---- Records for the exercise

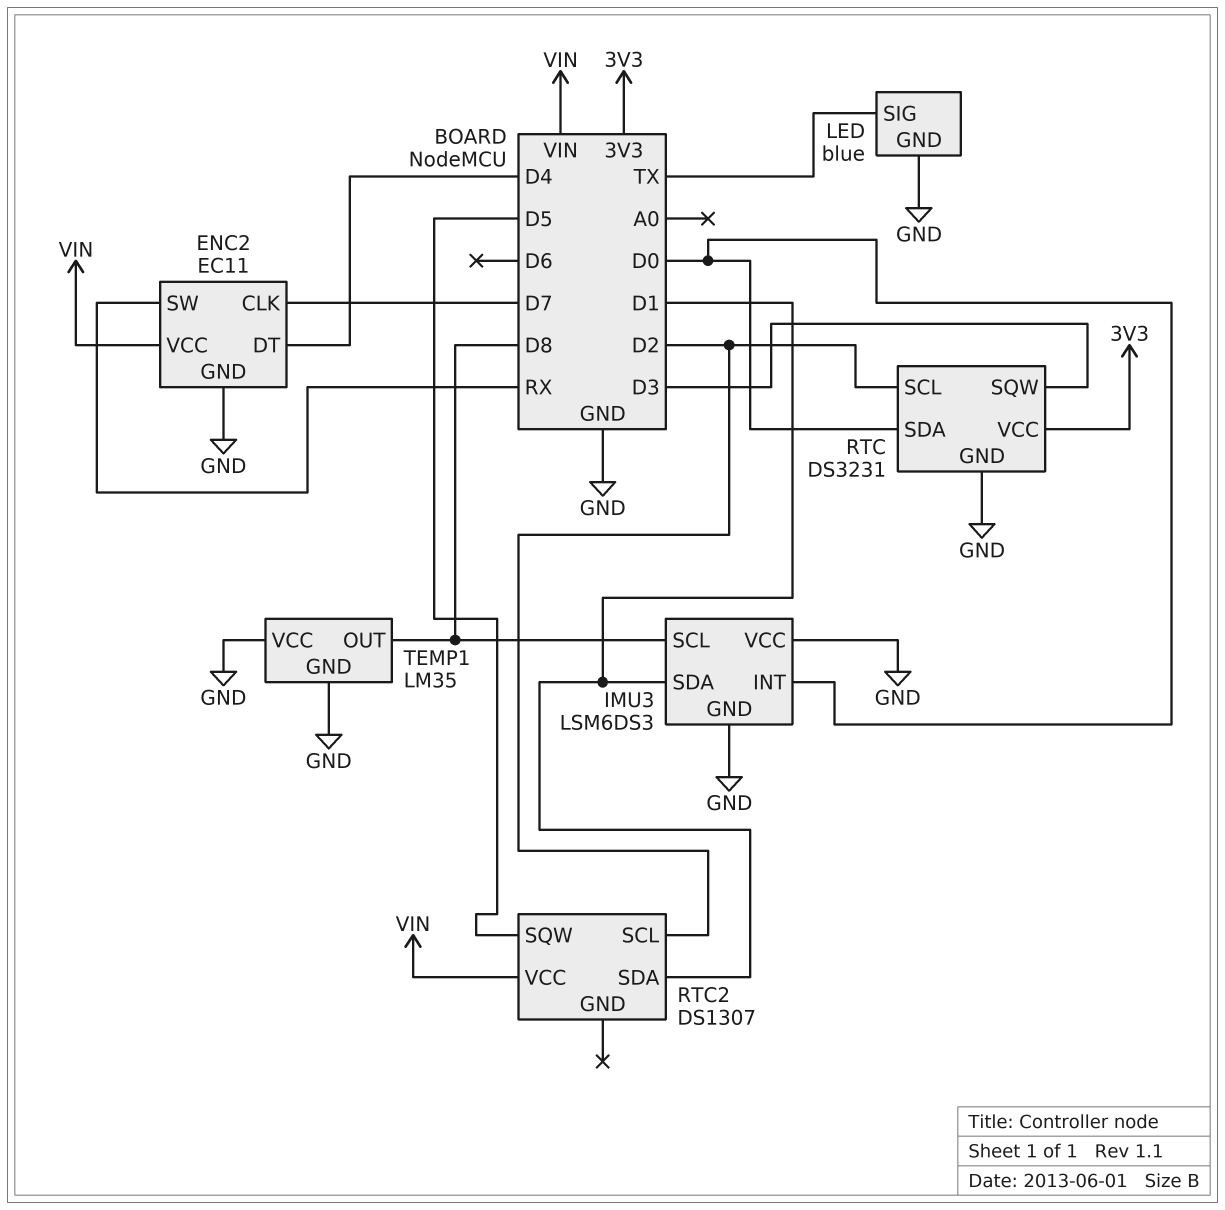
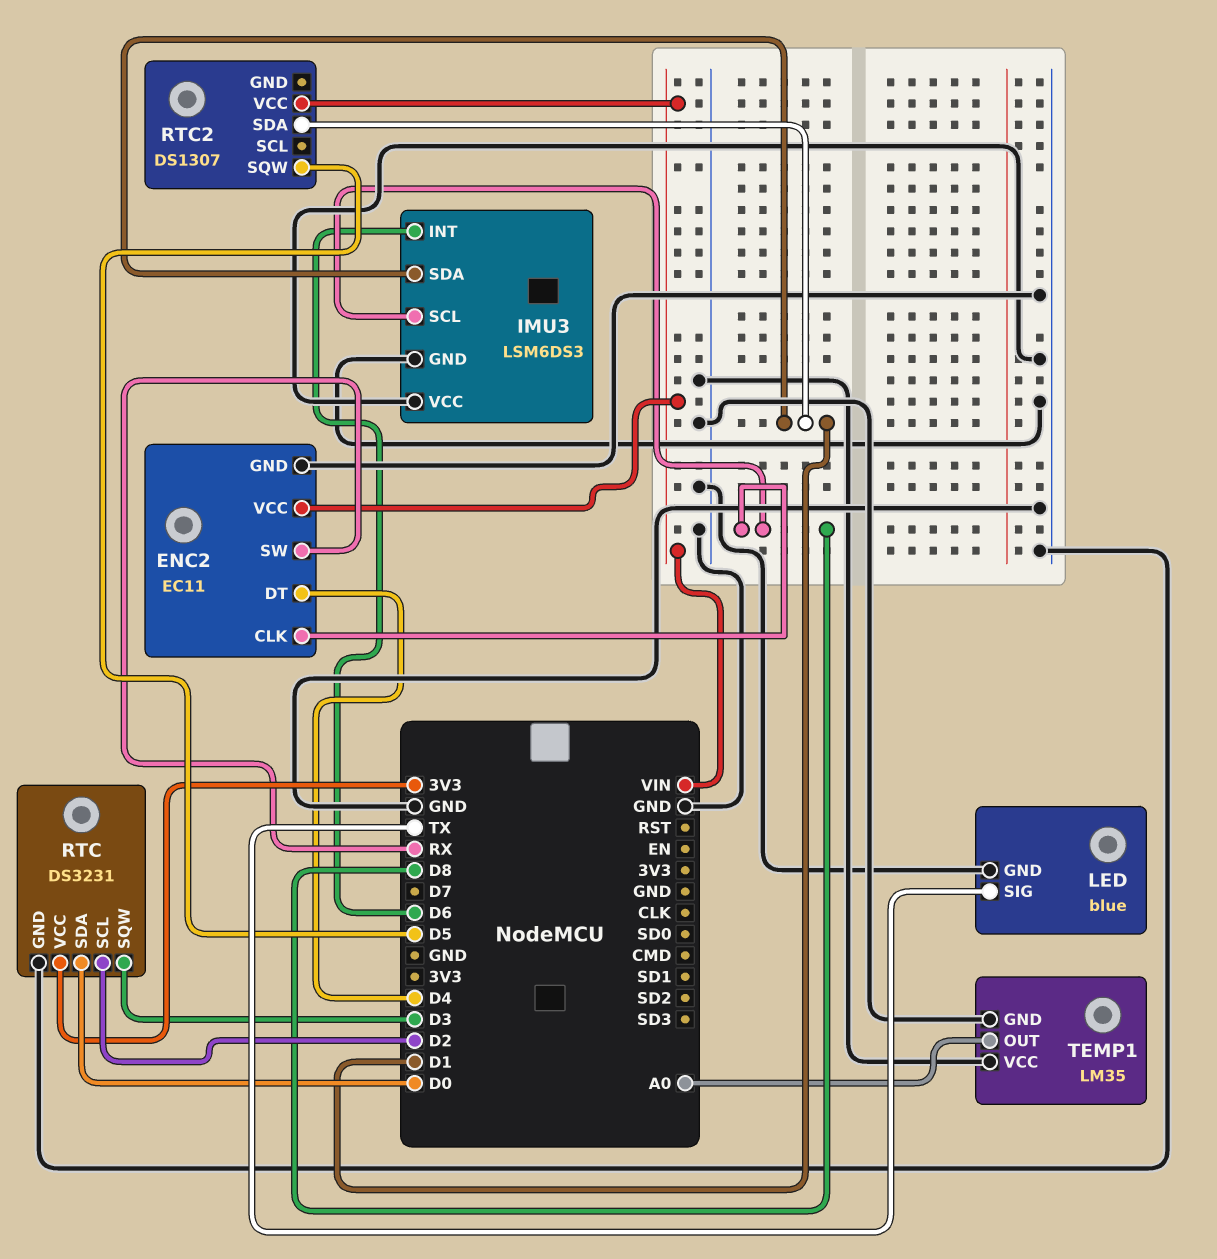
ENC2 pin CLK: D7 -> D8
IMU3 pin INT: D0 -> D6
RTC2 pin SCL: D2 -> none
TEMP1 pin OUT: D8 -> A0

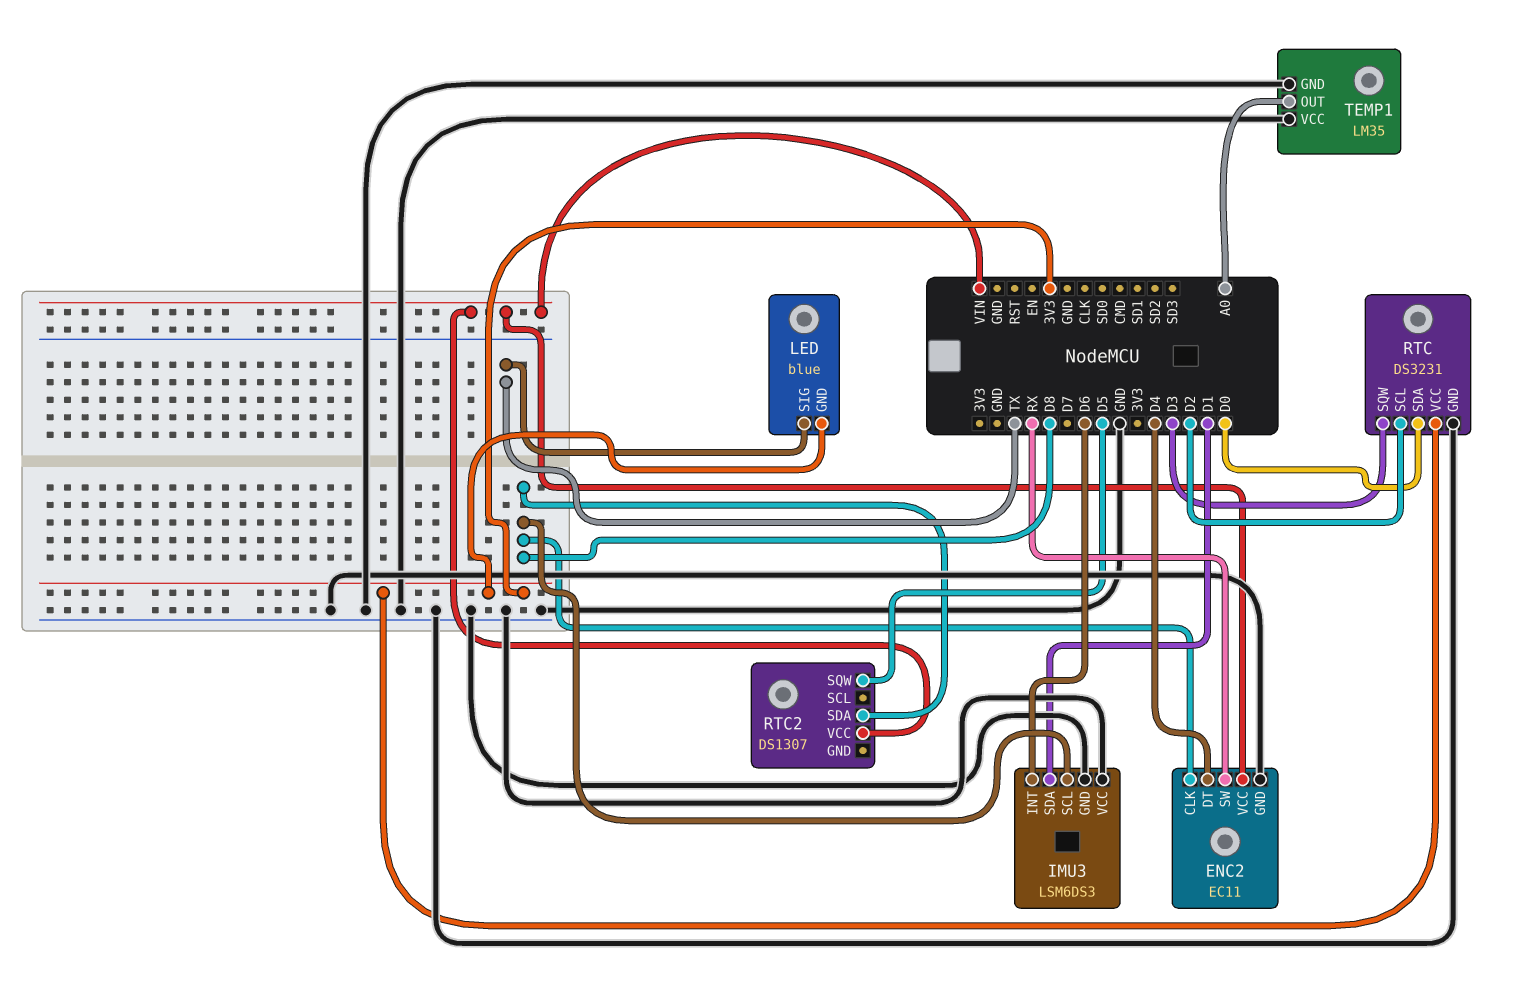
LED pin GND: GND -> 3V3
RTC2 pin SDA: D1 -> D8

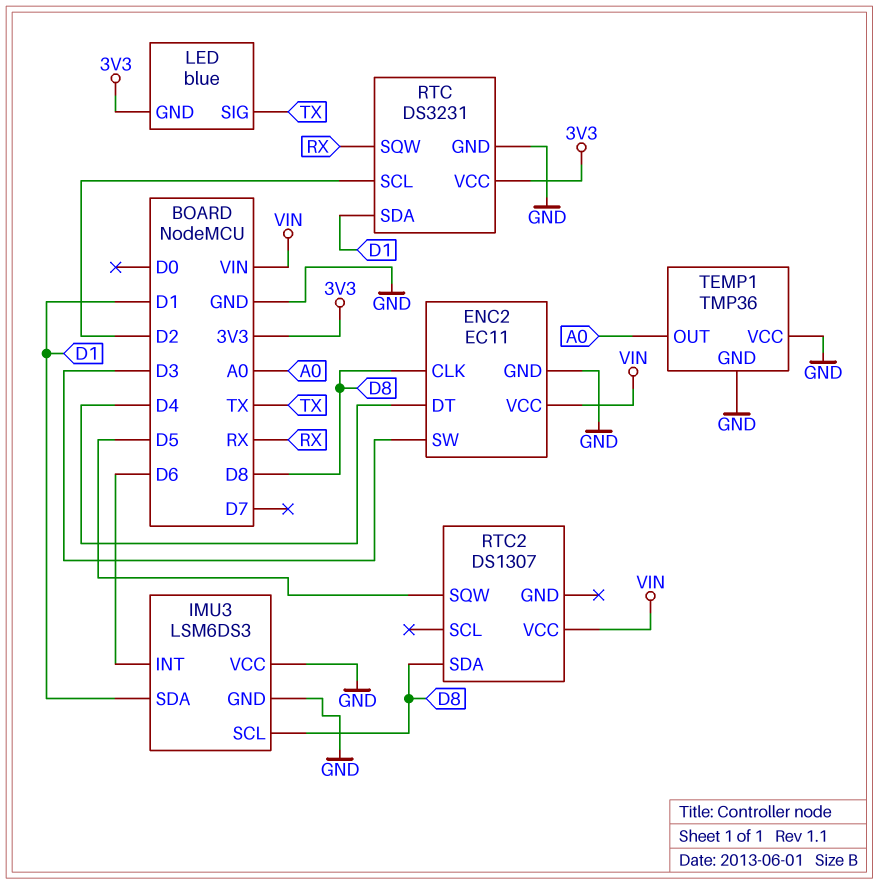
ENC2 pin SW: RX -> D3
RTC pin SDA: D0 -> D1
RTC pin SQW: D3 -> RX
TEMP1: LM35 -> TMP36

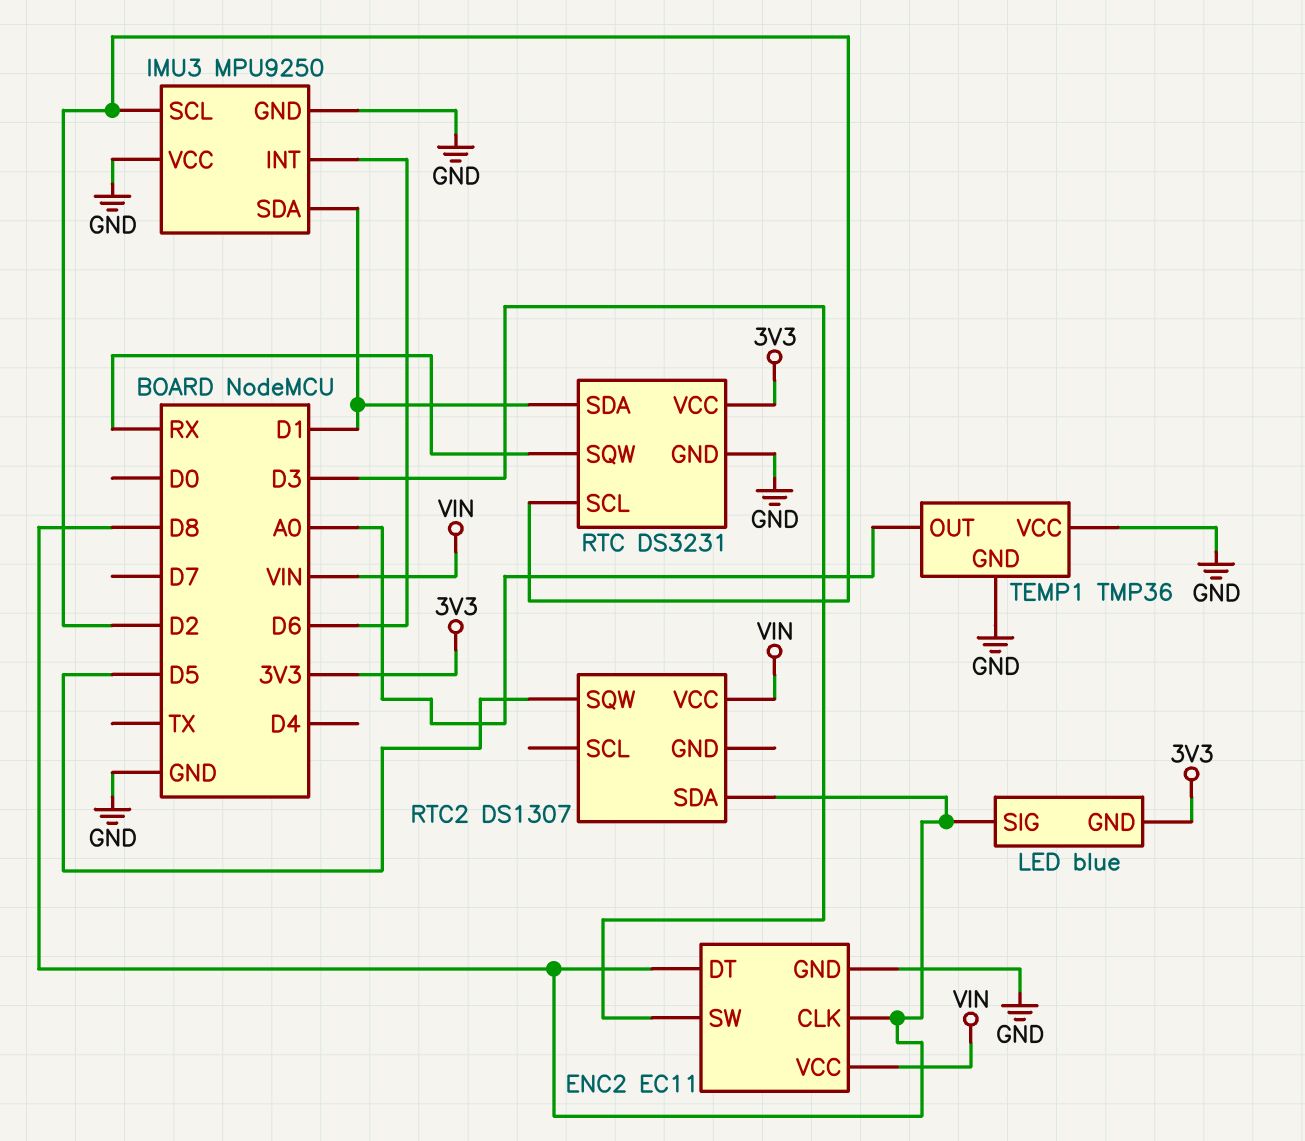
ENC2 pin DT: D4 -> D8
IMU3: LSM6DS3 -> MPU9250
IMU3 pin SCL: D8 -> D2
LED pin SIG: TX -> D8

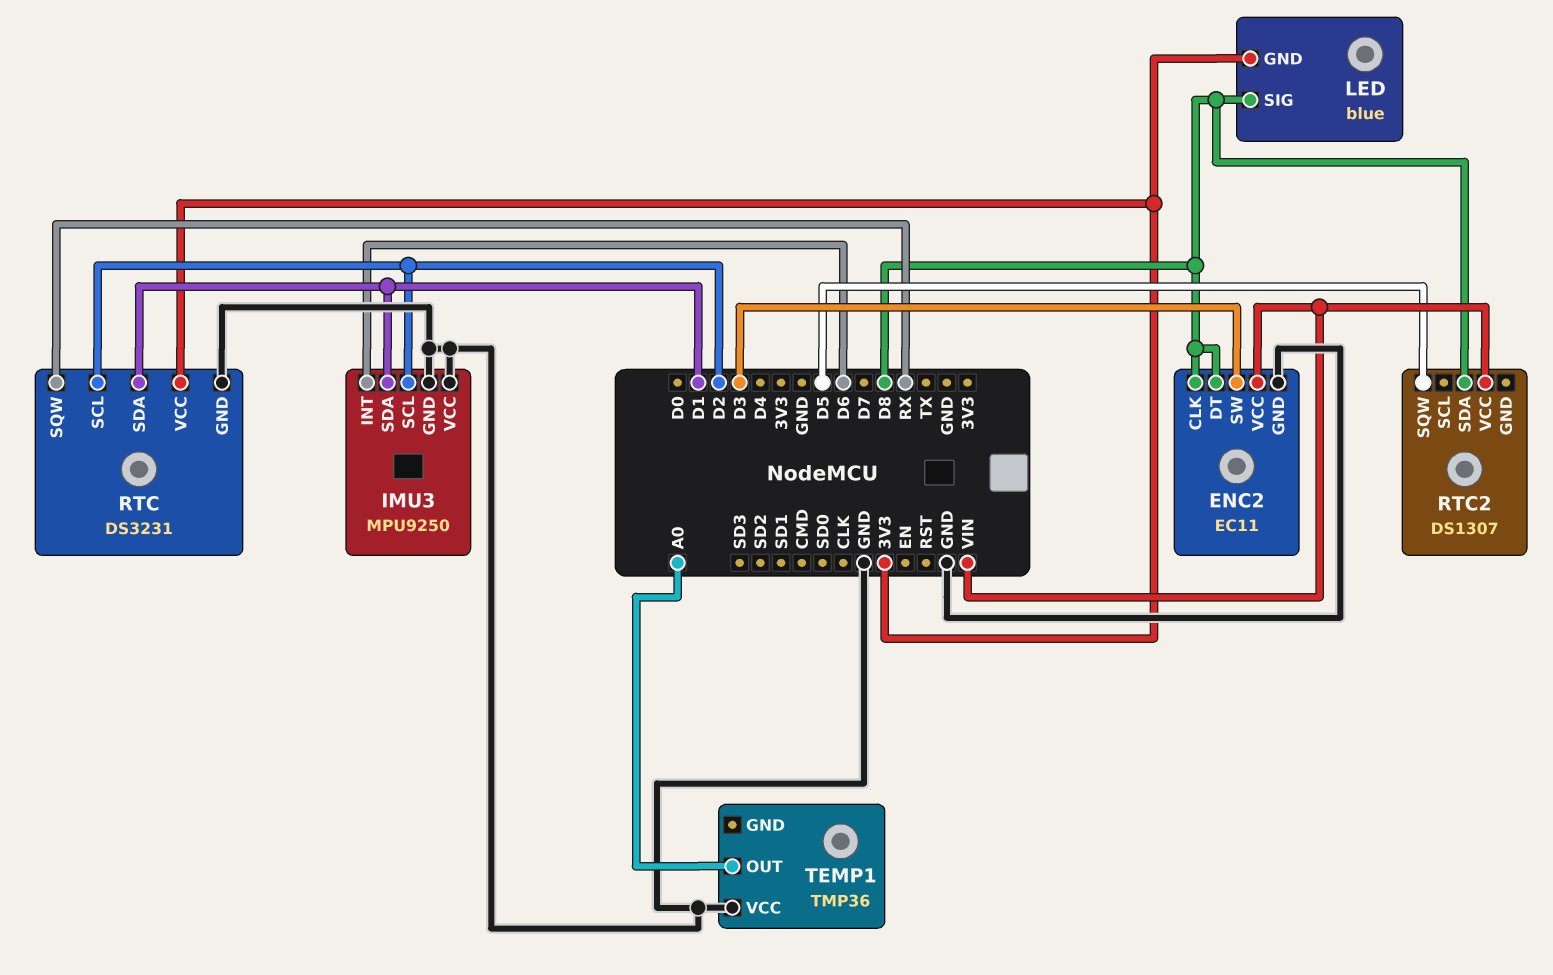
TEMP1 pin GND: GND -> none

--------

*The problem*
The answer must be every line from the records above that contains "none".

*Exercise result*
RTC2 pin SCL: D2 -> none
TEMP1 pin GND: GND -> none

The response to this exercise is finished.